Spatial object tracking data:

********************

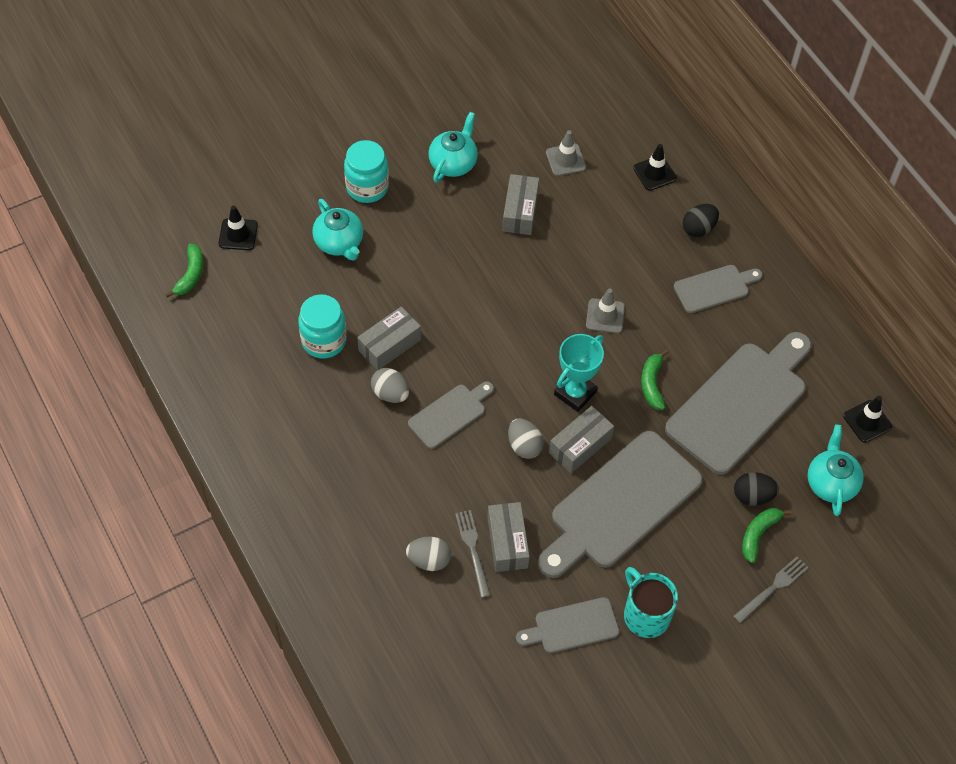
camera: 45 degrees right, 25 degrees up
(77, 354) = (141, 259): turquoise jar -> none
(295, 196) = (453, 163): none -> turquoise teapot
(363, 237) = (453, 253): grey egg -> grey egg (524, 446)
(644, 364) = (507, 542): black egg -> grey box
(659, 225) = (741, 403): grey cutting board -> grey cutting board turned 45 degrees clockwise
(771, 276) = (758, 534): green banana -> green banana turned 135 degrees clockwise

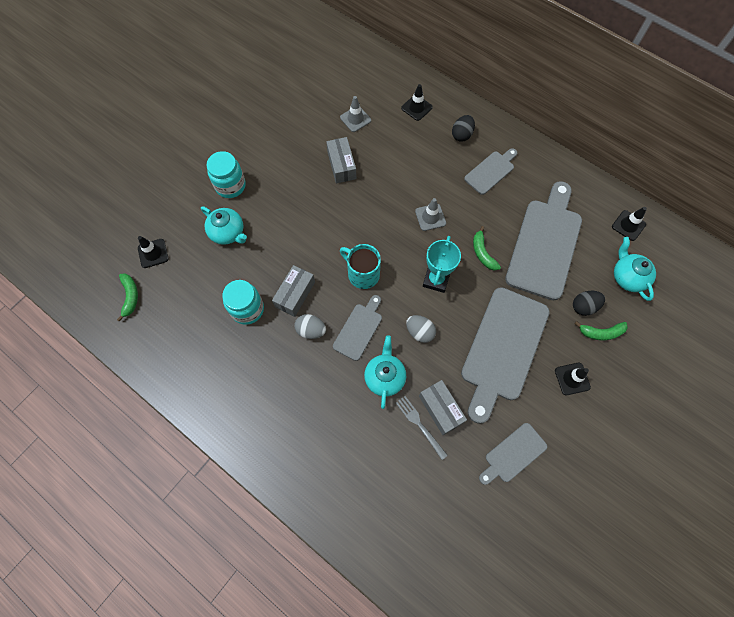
camera: 20 degrees left, 10 degrees up
(429, 560) = (393, 446): grey egg -> none
(453, 163) = (282, 147): turquoise teapot -> turquoise teapot (384, 377)
(580, 445) = (456, 316): grey box -> none
(645, 614) = (557, 423): turquoise mug -> turquoise mug (362, 274)
(691, 572) = (572, 379): none -> black traffic cone
(758, 534) = (601, 332): green banana -> green banana turned 105 degrees counterclockwise
(772, 588) = (628, 368): grey fork -> none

********************

Lines containing the word "turquoise": copy every one of them from the records above.

(77, 354) = (141, 259): turquoise jar -> none
(295, 196) = (453, 163): none -> turquoise teapot
(453, 163) = (282, 147): turquoise teapot -> turquoise teapot (384, 377)
(645, 614) = (557, 423): turquoise mug -> turquoise mug (362, 274)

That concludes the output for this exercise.